Task requirements: Make an exact copy of the entries below, with all images left out.

Data:
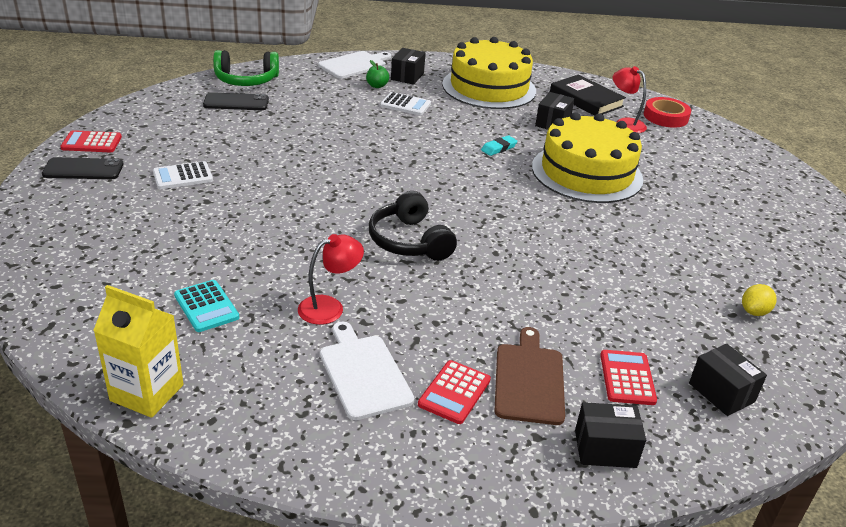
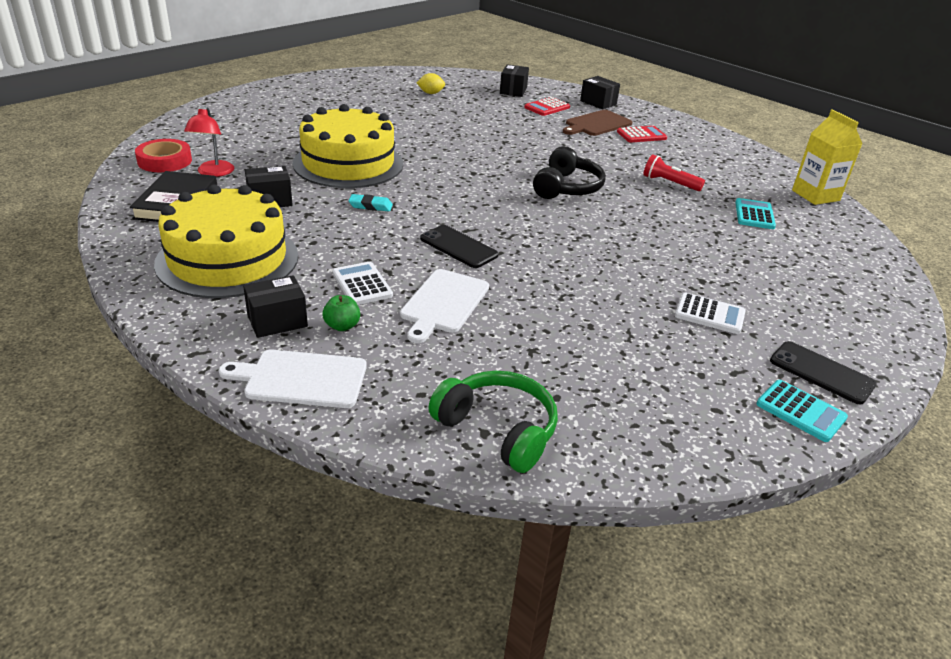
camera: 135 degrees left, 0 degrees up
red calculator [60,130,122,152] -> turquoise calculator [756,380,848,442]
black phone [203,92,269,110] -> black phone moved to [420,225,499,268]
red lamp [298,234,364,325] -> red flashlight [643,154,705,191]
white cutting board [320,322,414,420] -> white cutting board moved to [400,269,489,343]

Your response:
camera: 135 degrees left, 0 degrees up
red calculator [60,130,122,152] -> turquoise calculator [756,380,848,442]
black phone [203,92,269,110] -> black phone moved to [420,225,499,268]
red lamp [298,234,364,325] -> red flashlight [643,154,705,191]
white cutting board [320,322,414,420] -> white cutting board moved to [400,269,489,343]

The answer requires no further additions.